**Exercise objective:**
Using the material below, copy every line where "from" appears.

**Provided data:**
────────────────────────────────────────

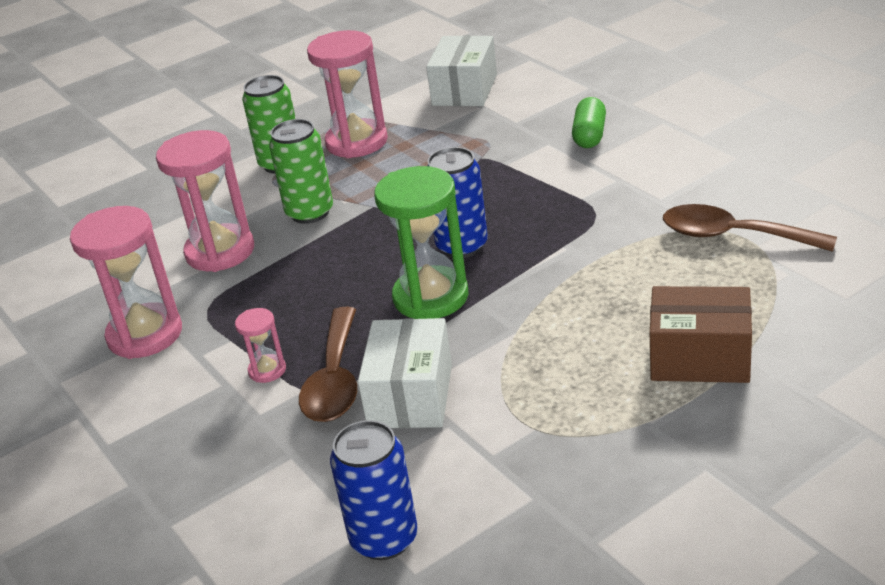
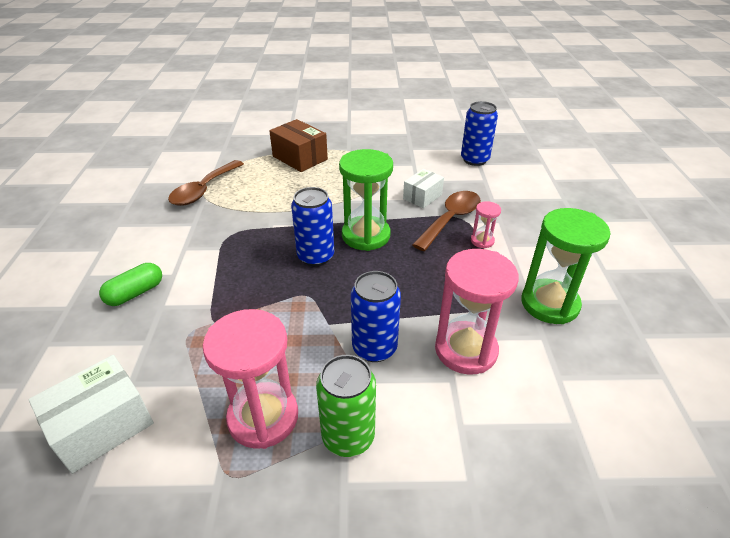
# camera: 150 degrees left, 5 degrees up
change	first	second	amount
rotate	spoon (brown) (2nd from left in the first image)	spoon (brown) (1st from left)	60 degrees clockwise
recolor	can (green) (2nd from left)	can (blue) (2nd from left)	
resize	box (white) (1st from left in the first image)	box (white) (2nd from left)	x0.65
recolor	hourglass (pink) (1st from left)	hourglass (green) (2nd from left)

────────────────────────────────────────

**Task result:**
rotate	spoon (brown) (2nd from left in the first image)	spoon (brown) (1st from left)	60 degrees clockwise
recolor	can (green) (2nd from left)	can (blue) (2nd from left)	
resize	box (white) (1st from left in the first image)	box (white) (2nd from left)	x0.65
recolor	hourglass (pink) (1st from left)	hourglass (green) (2nd from left)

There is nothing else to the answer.